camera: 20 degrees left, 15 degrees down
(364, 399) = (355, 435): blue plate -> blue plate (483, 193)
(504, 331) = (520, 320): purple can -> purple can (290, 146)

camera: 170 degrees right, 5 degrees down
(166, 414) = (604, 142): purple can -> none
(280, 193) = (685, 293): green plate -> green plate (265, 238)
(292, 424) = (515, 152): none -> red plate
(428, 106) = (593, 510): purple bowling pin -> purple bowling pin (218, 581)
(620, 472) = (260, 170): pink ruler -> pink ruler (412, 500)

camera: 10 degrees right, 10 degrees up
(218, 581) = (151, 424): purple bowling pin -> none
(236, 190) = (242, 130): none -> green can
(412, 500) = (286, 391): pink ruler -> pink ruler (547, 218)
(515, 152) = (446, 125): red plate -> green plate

================================

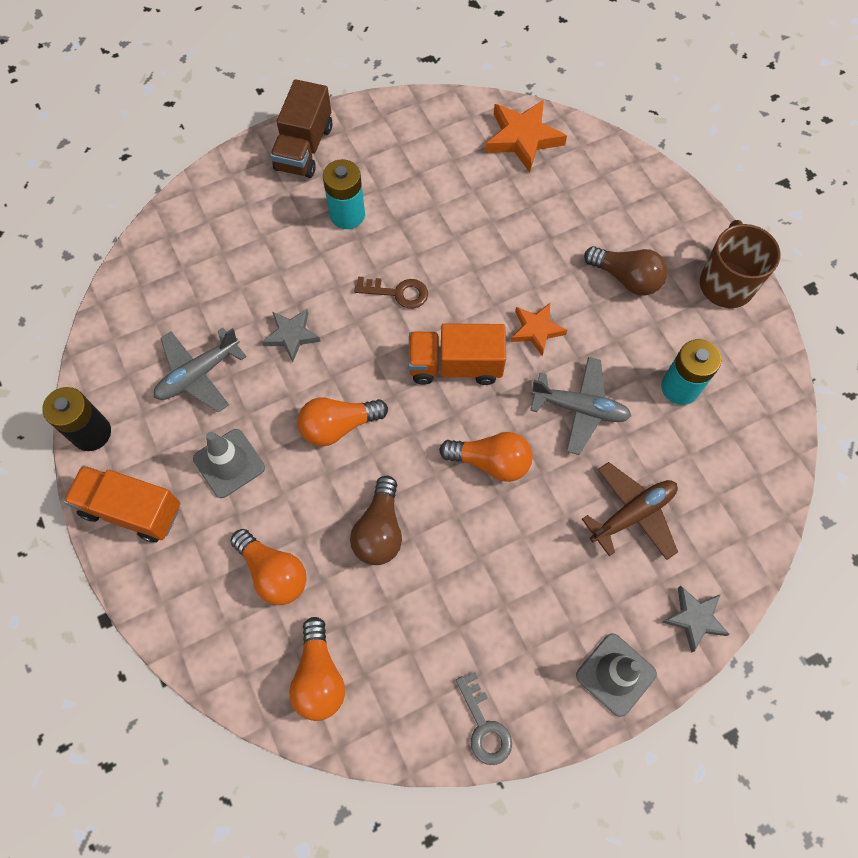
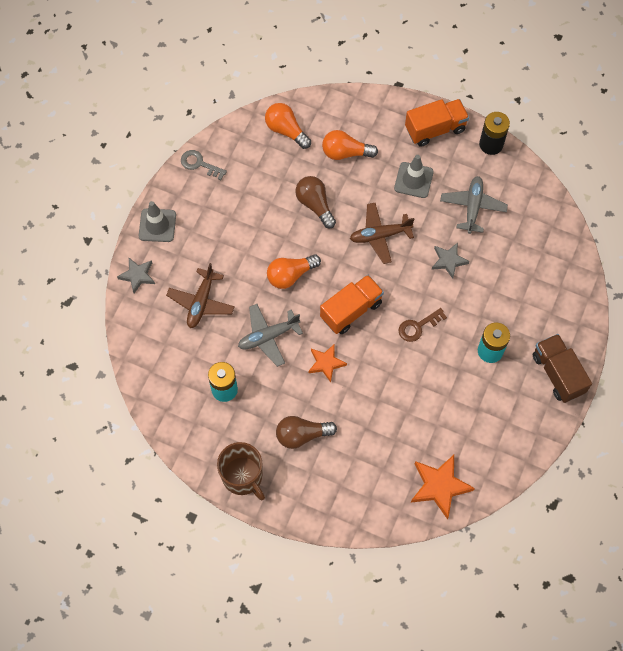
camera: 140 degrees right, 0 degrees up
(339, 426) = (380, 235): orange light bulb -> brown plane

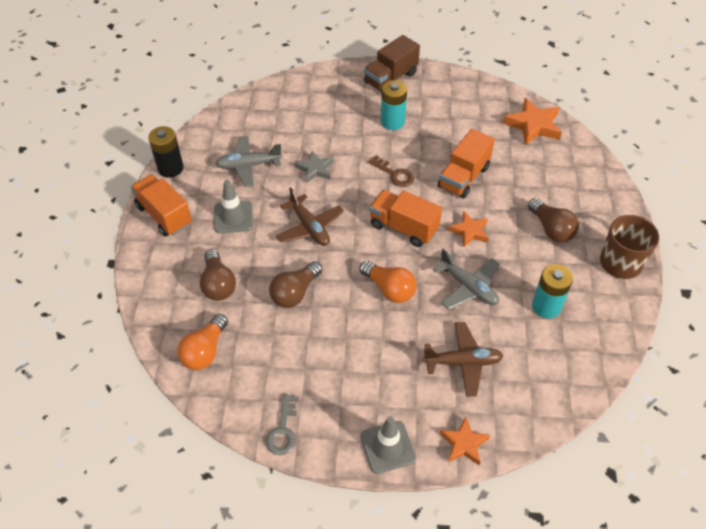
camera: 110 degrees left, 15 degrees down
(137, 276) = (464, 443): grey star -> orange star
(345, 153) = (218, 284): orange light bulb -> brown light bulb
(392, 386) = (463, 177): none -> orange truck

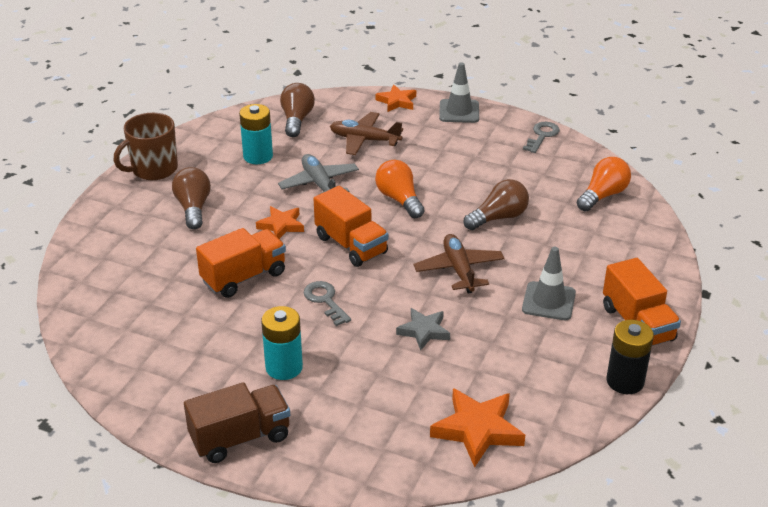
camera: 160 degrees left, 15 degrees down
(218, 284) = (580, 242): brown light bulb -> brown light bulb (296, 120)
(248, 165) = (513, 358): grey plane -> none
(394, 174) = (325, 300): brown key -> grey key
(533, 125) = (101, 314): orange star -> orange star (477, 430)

================================

* **Work to complete**:
Look above for the line holding "camera: 20 degrees left, 15 degrees down" and the line holding "(515, 152) = (446, 125): red", then output exactly those two lines and every line between them, nothing more.

* **Solution to the exercise**:
camera: 20 degrees left, 15 degrees down
(364, 399) = (355, 435): blue plate -> blue plate (483, 193)
(504, 331) = (520, 320): purple can -> purple can (290, 146)

camera: 170 degrees right, 5 degrees down
(166, 414) = (604, 142): purple can -> none
(280, 193) = (685, 293): green plate -> green plate (265, 238)
(292, 424) = (515, 152): none -> red plate
(428, 106) = (593, 510): purple bowling pin -> purple bowling pin (218, 581)
(620, 472) = (260, 170): pink ruler -> pink ruler (412, 500)

camera: 10 degrees right, 10 degrees up
(218, 581) = (151, 424): purple bowling pin -> none
(236, 190) = (242, 130): none -> green can
(412, 500) = (286, 391): pink ruler -> pink ruler (547, 218)
(515, 152) = (446, 125): red plate -> green plate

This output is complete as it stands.